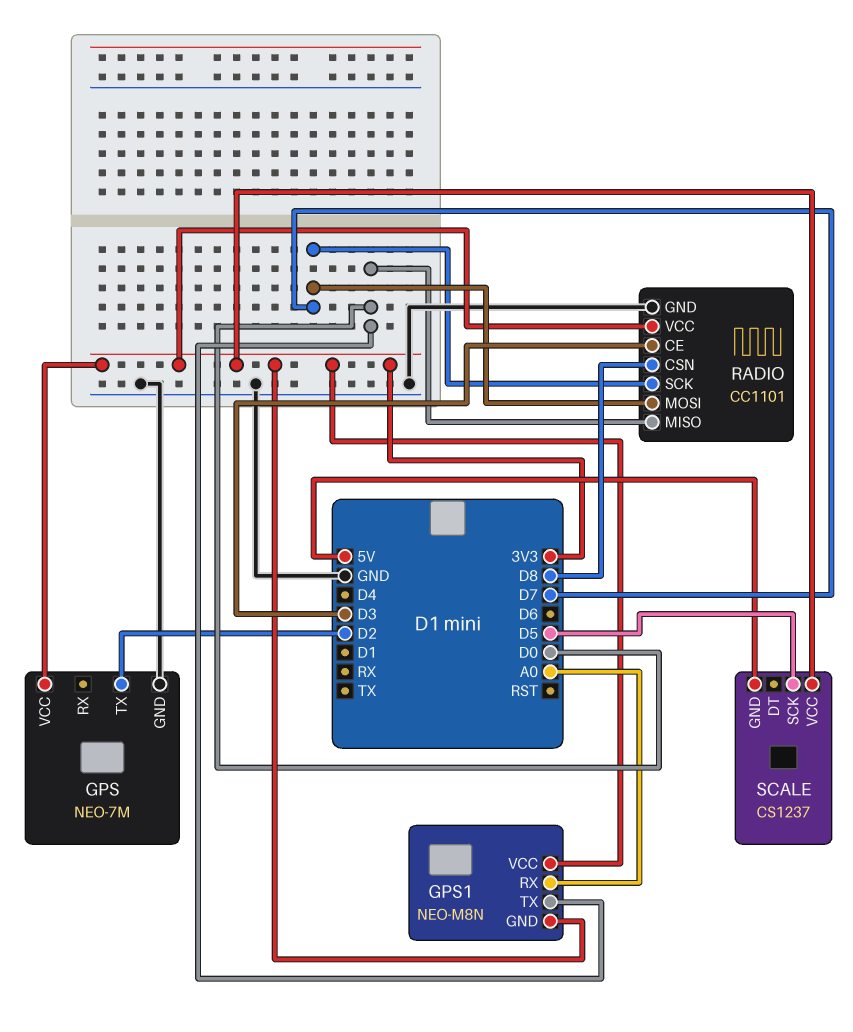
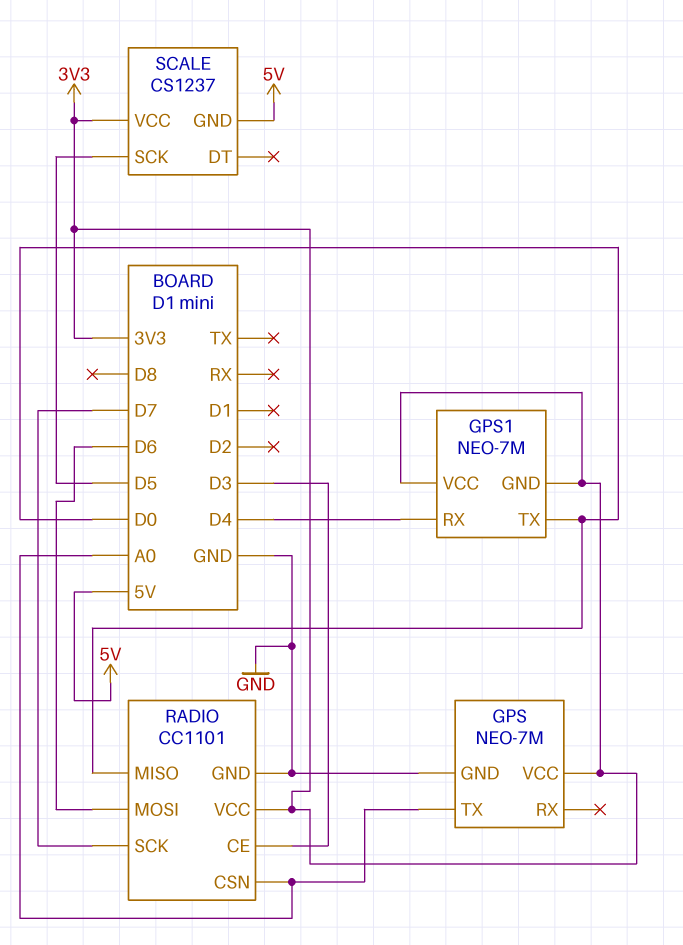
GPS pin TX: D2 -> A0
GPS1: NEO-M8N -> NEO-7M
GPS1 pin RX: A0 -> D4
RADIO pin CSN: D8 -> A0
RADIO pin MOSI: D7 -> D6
^^^^^^^^
An exact copy of the listing is required; return it without any pictures.

REPLY:
GPS pin TX: D2 -> A0
GPS1: NEO-M8N -> NEO-7M
GPS1 pin RX: A0 -> D4
RADIO pin CSN: D8 -> A0
RADIO pin MOSI: D7 -> D6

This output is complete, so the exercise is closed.